▶ Exercise description:
The entries below contain a stretch that opens with the line containing "(759, 366) = (570, 625): white" and closes with the line containing "(241, 669) = (584, 862): none -> white ring"; set down that stretch exactly, both ends included, and nothing else.

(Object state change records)
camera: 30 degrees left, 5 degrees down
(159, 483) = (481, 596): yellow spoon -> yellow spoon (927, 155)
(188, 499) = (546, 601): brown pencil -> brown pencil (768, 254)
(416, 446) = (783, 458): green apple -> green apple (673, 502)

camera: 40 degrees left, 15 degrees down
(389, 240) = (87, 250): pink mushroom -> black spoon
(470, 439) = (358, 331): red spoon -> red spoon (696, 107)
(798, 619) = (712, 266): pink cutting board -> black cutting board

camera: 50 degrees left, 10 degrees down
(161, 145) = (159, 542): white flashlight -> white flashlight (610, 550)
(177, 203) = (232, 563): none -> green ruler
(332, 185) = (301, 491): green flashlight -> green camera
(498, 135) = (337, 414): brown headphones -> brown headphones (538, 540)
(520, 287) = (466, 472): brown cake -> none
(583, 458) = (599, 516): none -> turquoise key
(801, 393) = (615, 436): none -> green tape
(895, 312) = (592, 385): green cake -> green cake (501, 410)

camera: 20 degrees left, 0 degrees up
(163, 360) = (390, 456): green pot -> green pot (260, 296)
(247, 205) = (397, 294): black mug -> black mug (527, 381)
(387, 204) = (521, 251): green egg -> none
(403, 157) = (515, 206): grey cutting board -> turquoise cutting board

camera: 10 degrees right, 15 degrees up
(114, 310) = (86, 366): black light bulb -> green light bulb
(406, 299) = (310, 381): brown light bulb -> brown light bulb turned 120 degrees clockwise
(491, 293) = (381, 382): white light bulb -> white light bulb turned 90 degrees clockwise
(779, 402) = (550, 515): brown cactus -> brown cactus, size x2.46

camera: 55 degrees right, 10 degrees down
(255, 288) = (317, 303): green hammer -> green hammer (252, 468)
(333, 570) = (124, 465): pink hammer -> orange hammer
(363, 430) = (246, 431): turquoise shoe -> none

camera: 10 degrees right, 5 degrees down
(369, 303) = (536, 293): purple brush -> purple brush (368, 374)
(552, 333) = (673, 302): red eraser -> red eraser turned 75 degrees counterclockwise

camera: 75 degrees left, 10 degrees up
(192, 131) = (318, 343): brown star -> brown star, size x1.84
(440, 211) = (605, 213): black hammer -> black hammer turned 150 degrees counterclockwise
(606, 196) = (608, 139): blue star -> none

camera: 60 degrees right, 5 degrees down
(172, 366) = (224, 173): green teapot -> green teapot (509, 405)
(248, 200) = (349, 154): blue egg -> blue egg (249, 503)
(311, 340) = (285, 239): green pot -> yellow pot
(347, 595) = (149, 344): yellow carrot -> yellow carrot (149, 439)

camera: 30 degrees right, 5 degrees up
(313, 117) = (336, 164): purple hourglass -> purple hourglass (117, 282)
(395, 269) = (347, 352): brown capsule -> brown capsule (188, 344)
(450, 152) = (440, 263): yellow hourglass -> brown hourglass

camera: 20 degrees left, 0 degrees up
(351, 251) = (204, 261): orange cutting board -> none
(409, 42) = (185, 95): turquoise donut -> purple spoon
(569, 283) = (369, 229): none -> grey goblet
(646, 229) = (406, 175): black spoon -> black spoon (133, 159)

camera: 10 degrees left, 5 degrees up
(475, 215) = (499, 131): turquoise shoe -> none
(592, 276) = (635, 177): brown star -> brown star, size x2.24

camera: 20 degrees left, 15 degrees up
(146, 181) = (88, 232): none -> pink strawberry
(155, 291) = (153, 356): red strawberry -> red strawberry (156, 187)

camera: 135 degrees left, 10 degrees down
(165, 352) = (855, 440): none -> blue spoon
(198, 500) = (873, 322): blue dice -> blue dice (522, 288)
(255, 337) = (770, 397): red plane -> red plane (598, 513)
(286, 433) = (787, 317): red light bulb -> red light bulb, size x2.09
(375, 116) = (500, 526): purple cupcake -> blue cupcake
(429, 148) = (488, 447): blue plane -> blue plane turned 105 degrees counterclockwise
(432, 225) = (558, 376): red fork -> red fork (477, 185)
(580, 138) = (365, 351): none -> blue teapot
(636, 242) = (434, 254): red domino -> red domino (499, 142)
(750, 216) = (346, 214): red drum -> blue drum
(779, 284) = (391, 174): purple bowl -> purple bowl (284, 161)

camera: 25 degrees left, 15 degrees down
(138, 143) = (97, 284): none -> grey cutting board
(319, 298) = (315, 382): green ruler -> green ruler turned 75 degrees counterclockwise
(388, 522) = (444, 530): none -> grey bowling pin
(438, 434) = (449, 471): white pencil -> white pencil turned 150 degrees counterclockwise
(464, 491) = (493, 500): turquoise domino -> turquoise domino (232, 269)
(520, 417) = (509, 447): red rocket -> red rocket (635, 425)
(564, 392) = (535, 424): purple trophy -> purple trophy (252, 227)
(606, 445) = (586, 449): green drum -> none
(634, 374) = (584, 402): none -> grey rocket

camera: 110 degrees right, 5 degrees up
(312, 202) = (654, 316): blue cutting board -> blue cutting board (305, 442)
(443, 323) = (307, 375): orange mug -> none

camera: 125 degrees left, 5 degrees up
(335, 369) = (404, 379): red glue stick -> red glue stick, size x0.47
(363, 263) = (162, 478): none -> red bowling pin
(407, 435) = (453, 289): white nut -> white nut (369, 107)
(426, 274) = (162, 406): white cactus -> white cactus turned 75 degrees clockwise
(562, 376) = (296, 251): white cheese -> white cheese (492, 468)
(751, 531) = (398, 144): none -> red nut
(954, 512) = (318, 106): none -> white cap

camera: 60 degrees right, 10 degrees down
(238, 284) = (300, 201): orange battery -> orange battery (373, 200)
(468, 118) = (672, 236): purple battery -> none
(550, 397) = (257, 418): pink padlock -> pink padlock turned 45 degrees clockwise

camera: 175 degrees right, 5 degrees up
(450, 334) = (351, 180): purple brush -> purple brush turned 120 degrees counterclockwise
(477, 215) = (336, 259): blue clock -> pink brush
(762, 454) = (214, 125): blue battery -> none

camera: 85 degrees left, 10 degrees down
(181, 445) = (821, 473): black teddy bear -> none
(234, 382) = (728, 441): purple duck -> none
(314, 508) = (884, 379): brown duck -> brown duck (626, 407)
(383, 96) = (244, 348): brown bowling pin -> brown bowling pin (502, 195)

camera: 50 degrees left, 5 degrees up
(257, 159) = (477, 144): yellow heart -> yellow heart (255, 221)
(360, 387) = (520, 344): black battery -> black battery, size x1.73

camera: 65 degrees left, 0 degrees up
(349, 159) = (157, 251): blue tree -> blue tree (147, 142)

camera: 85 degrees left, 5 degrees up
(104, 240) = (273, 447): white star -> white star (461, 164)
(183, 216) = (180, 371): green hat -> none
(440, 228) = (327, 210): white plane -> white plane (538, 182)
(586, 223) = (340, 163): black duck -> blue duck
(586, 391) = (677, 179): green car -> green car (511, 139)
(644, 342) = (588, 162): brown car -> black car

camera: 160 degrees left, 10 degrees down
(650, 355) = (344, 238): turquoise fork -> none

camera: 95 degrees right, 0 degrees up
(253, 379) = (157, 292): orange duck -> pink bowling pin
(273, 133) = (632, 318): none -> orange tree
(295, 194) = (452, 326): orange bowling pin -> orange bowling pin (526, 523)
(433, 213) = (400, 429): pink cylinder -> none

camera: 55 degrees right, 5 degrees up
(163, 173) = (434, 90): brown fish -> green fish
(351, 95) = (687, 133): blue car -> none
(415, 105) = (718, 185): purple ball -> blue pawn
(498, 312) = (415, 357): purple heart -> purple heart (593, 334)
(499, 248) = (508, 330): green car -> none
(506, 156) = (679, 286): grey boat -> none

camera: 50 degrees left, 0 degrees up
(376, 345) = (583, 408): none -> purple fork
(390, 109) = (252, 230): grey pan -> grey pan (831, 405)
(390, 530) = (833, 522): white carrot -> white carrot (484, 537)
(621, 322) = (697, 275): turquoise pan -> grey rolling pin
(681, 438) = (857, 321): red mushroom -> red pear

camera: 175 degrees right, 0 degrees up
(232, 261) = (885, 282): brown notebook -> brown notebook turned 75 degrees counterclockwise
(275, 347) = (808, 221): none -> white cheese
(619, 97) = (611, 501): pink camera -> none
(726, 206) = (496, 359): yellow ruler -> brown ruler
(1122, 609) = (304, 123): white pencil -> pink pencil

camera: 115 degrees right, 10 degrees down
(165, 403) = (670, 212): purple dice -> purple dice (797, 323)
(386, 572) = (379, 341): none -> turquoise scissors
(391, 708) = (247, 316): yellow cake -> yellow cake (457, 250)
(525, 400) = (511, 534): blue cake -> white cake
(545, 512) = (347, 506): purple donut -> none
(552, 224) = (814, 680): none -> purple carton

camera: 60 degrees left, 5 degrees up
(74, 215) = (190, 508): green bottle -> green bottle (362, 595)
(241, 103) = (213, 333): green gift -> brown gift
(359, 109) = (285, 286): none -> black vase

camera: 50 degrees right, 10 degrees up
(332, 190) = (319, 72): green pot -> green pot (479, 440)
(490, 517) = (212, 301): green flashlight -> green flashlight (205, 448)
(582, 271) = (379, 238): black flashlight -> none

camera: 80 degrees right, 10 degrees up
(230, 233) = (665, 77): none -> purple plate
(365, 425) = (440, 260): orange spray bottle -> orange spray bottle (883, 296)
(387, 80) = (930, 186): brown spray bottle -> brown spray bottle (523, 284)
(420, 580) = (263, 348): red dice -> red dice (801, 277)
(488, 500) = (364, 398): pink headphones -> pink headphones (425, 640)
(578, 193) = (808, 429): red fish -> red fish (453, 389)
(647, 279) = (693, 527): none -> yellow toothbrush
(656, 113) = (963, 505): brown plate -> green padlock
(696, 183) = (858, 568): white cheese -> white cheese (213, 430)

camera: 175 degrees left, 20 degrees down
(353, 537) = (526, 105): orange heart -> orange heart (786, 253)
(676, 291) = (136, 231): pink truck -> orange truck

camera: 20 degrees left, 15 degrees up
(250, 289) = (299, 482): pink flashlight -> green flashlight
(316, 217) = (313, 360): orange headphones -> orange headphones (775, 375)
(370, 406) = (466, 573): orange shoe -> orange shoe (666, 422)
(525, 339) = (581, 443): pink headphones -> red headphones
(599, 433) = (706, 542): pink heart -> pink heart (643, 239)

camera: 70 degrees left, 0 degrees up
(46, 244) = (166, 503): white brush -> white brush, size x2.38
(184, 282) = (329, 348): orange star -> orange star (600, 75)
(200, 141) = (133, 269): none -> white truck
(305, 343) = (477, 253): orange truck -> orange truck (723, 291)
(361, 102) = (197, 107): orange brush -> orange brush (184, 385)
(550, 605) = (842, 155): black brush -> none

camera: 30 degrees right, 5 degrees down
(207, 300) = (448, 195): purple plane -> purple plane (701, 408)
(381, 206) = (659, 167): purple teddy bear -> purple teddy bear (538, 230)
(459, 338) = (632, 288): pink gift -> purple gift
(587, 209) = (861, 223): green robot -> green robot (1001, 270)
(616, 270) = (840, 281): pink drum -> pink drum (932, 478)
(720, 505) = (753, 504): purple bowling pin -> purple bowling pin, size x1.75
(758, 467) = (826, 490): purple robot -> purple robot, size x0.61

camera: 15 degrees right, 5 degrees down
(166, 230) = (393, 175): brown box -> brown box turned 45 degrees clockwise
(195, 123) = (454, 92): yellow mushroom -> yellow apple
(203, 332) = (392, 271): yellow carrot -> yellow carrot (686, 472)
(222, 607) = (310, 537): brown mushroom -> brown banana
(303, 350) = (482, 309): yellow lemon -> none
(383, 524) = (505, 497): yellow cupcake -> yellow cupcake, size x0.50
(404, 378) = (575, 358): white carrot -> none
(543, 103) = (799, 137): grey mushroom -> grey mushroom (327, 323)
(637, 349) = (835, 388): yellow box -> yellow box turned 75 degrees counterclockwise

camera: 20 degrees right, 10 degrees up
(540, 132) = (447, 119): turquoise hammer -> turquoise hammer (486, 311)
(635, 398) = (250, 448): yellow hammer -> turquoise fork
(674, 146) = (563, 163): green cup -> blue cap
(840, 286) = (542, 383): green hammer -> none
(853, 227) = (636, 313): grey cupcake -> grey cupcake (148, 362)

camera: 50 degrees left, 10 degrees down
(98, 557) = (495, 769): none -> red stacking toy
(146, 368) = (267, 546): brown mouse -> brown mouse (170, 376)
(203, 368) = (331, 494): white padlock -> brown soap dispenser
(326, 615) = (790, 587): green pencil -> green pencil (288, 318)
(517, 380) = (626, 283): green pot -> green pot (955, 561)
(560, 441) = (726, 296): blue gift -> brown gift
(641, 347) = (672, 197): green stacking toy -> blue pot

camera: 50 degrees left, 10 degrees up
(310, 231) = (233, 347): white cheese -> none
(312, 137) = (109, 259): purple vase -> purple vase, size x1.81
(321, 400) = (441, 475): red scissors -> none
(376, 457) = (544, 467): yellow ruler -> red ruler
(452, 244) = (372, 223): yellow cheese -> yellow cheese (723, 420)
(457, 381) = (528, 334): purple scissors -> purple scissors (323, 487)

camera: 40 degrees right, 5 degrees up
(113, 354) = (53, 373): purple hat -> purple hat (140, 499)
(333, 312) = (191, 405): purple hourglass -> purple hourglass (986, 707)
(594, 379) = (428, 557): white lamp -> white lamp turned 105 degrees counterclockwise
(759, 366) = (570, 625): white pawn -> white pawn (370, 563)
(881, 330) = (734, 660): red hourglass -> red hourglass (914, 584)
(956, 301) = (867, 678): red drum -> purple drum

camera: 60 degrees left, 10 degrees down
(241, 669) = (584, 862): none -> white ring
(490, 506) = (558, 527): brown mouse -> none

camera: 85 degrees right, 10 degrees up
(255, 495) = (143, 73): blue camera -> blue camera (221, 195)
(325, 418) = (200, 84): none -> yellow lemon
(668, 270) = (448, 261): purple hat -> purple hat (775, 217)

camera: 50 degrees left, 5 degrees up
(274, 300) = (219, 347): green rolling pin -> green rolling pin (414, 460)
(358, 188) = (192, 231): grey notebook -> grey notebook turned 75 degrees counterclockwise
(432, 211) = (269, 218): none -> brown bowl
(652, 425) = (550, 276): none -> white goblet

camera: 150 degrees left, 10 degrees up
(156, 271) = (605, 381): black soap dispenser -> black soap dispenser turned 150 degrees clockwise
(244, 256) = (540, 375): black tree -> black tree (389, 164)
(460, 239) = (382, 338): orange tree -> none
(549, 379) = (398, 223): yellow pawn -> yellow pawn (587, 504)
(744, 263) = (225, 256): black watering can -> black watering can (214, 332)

▶ Answer for this exercise:
(759, 366) = (570, 625): white pawn -> white pawn (370, 563)
(881, 330) = (734, 660): red hourglass -> red hourglass (914, 584)
(956, 301) = (867, 678): red drum -> purple drum

camera: 60 degrees left, 10 degrees down
(241, 669) = (584, 862): none -> white ring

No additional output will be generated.